What to work on
Search the entries for the word "PULSE" and pull out each line that has it.

Supplied data
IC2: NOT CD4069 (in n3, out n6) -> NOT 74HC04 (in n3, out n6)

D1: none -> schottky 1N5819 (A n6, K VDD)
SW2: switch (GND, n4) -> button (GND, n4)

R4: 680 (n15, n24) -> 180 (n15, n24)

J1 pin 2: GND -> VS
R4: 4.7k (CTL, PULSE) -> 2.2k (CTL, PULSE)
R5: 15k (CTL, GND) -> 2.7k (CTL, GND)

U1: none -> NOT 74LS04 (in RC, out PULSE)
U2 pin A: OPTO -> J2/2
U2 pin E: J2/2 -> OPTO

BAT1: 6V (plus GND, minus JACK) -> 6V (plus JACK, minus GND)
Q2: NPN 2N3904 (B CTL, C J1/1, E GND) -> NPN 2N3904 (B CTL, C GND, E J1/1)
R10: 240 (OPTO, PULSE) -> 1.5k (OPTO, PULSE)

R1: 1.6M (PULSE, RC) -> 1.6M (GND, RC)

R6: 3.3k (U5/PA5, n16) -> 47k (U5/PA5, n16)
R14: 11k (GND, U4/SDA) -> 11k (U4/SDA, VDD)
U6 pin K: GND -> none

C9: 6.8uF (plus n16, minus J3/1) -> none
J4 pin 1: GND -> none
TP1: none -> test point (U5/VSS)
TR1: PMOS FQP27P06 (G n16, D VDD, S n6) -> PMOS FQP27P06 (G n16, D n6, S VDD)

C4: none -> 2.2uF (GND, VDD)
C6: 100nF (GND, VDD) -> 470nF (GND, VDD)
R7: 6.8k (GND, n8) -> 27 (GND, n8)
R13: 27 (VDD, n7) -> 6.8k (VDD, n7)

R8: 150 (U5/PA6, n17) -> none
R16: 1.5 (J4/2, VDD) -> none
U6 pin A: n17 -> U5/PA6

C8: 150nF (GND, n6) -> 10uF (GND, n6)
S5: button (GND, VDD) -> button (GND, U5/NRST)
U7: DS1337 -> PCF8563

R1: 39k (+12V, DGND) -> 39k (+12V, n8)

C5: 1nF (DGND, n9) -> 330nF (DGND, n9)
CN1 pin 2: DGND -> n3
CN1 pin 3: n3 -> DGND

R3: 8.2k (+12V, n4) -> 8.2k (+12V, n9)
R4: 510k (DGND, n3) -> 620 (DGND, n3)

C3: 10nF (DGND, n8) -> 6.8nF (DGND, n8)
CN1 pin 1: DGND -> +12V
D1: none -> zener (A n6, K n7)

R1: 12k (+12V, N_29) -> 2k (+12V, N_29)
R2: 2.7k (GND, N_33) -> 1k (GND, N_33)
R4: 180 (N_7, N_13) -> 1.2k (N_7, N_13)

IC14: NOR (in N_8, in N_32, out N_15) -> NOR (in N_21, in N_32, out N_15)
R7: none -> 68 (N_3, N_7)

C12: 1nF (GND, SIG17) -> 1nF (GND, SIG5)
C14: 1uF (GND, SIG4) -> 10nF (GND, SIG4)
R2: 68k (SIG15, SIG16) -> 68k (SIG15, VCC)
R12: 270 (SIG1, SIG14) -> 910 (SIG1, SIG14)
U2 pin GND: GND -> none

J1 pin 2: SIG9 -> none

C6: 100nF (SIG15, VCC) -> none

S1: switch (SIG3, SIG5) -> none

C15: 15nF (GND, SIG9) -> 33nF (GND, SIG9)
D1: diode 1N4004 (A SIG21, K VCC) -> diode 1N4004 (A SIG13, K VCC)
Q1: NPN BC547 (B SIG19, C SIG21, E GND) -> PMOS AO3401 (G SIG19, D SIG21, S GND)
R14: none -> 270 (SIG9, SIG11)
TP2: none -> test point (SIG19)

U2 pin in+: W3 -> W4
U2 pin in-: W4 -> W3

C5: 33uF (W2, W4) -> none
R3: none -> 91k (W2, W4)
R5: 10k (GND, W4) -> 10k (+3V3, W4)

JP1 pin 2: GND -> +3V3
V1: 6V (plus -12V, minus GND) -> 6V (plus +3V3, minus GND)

Solved exercise
R4: 4.7k (CTL, PULSE) -> 2.2k (CTL, PULSE)
U1: none -> NOT 74LS04 (in RC, out PULSE)
R10: 240 (OPTO, PULSE) -> 1.5k (OPTO, PULSE)
R1: 1.6M (PULSE, RC) -> 1.6M (GND, RC)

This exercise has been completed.